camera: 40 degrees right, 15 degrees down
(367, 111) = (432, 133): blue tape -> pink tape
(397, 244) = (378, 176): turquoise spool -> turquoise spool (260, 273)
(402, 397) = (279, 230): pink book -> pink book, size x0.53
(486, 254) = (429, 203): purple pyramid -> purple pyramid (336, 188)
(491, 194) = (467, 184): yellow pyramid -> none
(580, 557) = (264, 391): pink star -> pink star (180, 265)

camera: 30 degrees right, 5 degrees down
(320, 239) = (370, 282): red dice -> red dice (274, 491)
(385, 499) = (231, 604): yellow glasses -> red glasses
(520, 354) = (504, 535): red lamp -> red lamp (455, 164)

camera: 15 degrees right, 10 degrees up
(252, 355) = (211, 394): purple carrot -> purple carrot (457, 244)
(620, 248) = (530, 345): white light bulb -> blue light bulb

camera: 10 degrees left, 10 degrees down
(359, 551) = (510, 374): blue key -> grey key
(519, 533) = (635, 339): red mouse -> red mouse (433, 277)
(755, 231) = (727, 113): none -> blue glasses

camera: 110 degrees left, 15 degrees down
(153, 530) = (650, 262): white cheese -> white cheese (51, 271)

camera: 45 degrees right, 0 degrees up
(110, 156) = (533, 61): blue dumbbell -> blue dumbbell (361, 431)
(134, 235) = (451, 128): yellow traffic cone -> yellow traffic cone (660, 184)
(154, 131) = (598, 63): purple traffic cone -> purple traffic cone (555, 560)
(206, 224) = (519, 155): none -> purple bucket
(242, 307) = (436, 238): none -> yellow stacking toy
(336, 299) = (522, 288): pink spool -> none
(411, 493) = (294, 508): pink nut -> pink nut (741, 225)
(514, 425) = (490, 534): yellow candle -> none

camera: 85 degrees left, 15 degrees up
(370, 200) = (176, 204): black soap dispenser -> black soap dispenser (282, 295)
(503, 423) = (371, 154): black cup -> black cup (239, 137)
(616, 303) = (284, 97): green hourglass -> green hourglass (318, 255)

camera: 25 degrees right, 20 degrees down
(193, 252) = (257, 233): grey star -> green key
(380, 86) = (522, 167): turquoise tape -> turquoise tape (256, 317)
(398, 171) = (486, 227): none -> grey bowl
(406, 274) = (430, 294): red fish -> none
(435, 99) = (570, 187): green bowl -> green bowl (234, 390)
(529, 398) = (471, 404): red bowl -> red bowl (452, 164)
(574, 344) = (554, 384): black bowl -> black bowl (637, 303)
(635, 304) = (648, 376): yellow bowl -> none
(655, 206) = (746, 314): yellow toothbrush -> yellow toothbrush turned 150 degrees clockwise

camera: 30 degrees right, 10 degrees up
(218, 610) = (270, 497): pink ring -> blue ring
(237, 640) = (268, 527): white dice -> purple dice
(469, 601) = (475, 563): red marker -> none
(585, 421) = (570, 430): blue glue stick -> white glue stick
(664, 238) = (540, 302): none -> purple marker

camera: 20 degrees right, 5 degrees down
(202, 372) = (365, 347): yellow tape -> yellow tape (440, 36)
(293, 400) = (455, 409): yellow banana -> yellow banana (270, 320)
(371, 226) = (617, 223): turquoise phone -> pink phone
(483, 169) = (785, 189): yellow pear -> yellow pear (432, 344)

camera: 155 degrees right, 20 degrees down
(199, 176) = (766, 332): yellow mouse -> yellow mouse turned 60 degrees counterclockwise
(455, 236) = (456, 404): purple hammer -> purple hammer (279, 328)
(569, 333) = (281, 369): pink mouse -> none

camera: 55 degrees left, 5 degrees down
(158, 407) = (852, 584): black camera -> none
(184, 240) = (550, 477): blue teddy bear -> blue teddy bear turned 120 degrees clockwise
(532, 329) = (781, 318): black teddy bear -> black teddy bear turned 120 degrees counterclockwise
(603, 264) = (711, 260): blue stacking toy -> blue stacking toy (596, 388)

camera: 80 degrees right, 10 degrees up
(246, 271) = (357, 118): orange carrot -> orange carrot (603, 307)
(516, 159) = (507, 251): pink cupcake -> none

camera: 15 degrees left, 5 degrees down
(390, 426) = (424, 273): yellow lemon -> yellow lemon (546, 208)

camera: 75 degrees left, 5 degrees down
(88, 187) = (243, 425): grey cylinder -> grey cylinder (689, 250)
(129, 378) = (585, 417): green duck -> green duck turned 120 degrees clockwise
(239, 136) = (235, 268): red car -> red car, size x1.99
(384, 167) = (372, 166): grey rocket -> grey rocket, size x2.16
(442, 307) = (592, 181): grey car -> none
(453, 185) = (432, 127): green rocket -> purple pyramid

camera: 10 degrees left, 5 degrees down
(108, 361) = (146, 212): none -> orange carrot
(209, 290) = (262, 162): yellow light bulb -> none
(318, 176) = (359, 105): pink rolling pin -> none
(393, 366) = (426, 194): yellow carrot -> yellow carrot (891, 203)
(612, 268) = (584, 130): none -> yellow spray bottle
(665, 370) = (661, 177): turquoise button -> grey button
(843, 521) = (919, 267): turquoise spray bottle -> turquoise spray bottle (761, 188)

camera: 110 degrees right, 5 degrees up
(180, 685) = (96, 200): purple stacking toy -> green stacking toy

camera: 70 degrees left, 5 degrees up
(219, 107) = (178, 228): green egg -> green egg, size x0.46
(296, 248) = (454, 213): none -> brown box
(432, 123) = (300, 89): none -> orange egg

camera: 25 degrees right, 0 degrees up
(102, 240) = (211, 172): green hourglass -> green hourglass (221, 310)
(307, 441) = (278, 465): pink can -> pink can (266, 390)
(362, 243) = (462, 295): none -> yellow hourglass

-.-.-

Work instruction | Extract the lines of the preceding material that run from the line with "(219, 107) = (178, 228): green" through the line with "(102, 240) = (211, 172): green", inclusive, reproducing them exactly and adding nothing.

Response area |
(219, 107) = (178, 228): green egg -> green egg, size x0.46
(296, 248) = (454, 213): none -> brown box
(432, 123) = (300, 89): none -> orange egg

camera: 25 degrees right, 0 degrees up
(102, 240) = (211, 172): green hourglass -> green hourglass (221, 310)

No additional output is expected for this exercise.